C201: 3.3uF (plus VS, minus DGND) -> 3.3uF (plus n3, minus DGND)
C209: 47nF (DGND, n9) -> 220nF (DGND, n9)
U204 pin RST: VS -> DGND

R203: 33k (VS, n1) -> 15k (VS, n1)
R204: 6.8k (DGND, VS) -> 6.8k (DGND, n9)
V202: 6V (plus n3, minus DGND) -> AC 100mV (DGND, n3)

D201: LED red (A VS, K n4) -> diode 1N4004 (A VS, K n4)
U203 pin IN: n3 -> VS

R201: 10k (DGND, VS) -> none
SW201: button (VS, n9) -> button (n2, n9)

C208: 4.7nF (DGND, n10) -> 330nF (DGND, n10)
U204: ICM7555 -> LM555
________________
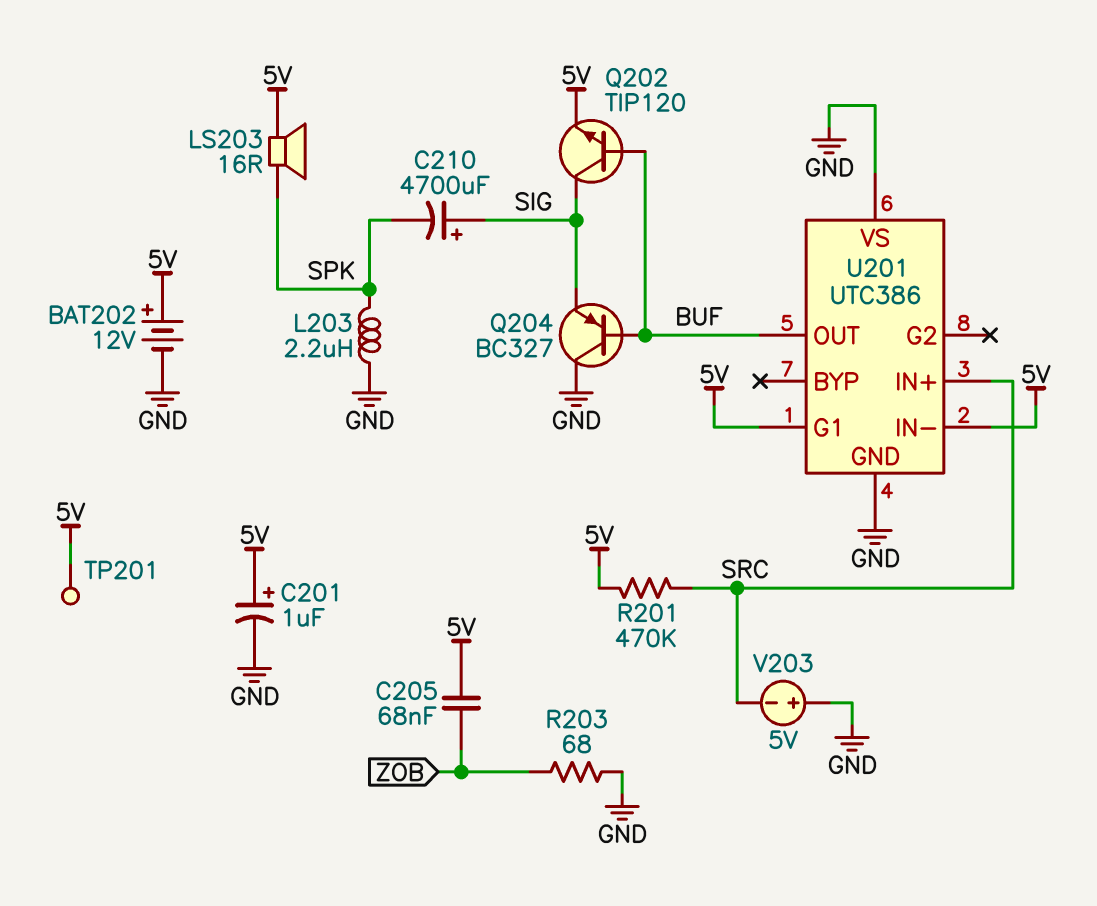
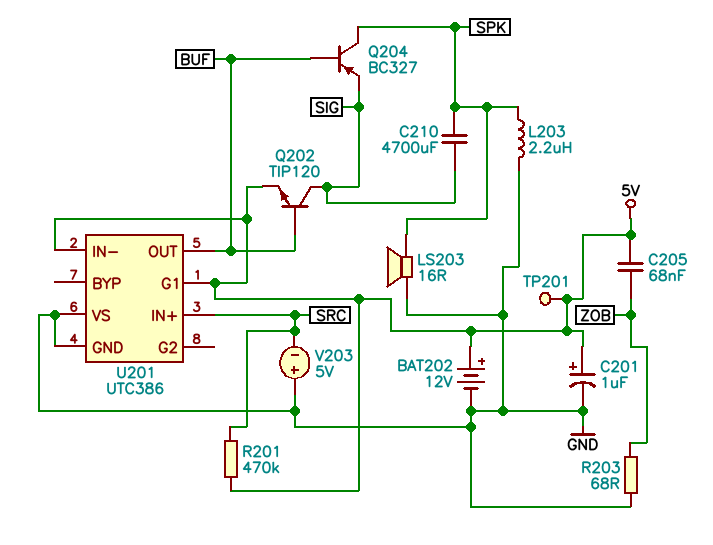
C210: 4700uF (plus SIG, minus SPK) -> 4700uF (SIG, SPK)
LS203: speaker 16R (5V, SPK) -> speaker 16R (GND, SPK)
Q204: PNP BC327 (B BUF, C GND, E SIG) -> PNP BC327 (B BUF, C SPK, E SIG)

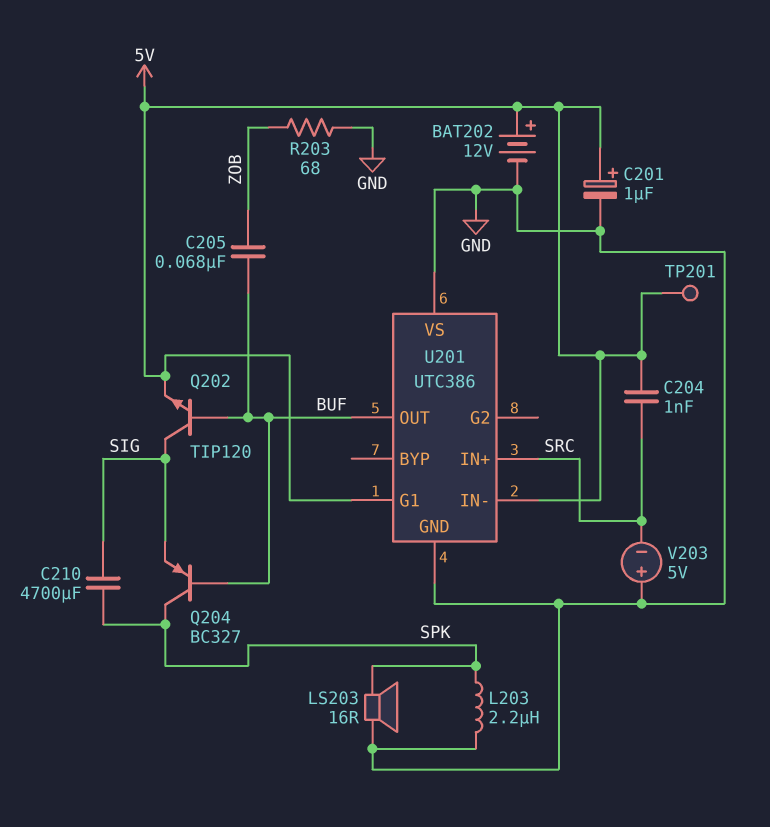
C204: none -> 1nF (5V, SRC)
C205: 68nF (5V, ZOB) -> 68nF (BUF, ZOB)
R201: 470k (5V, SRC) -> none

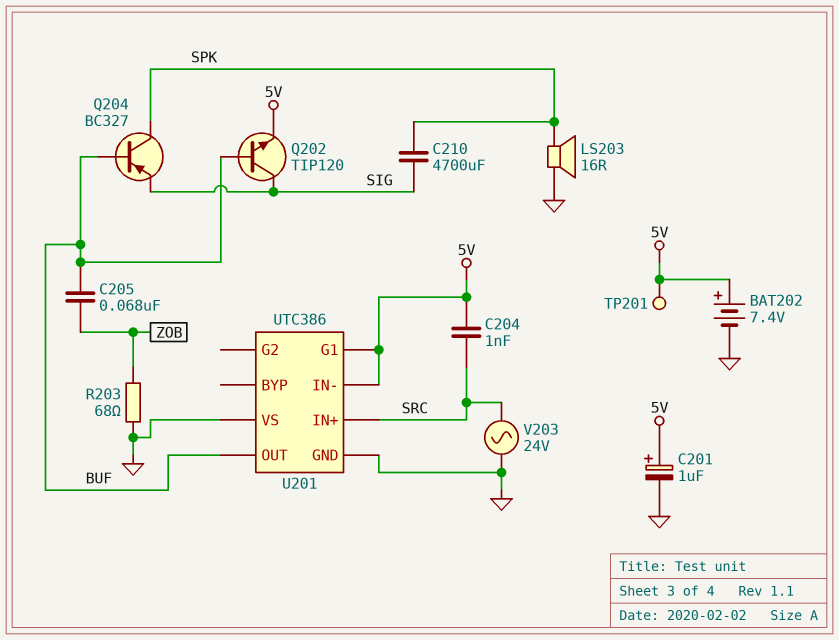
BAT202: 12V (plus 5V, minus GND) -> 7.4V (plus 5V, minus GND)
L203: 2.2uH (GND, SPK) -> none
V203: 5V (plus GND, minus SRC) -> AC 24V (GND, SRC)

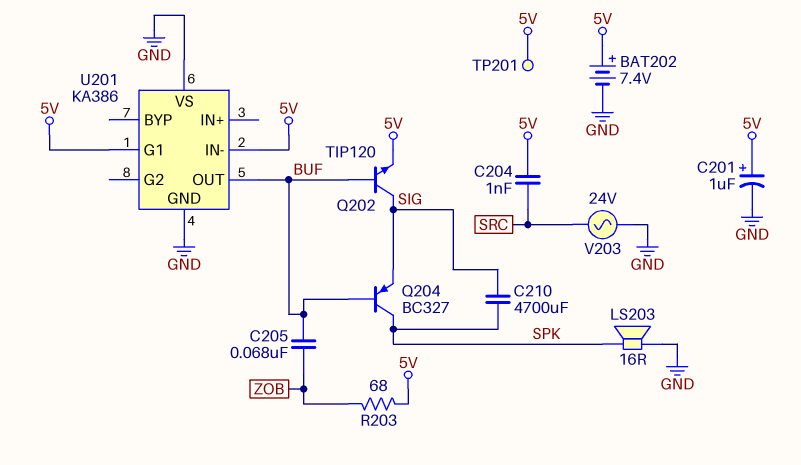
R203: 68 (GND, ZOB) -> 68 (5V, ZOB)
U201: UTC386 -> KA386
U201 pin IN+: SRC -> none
________________
- **What this task involves**: The lines to extract from the data above begin with the line containing "C209: 47nF (DGND, n9) -> 220nF (DGND, n9)" and end with the line containing "U204: ICM7555 -> LM555". Extract them exactly, including both.

- **Exercise output**:
C209: 47nF (DGND, n9) -> 220nF (DGND, n9)
U204 pin RST: VS -> DGND

R203: 33k (VS, n1) -> 15k (VS, n1)
R204: 6.8k (DGND, VS) -> 6.8k (DGND, n9)
V202: 6V (plus n3, minus DGND) -> AC 100mV (DGND, n3)

D201: LED red (A VS, K n4) -> diode 1N4004 (A VS, K n4)
U203 pin IN: n3 -> VS

R201: 10k (DGND, VS) -> none
SW201: button (VS, n9) -> button (n2, n9)

C208: 4.7nF (DGND, n10) -> 330nF (DGND, n10)
U204: ICM7555 -> LM555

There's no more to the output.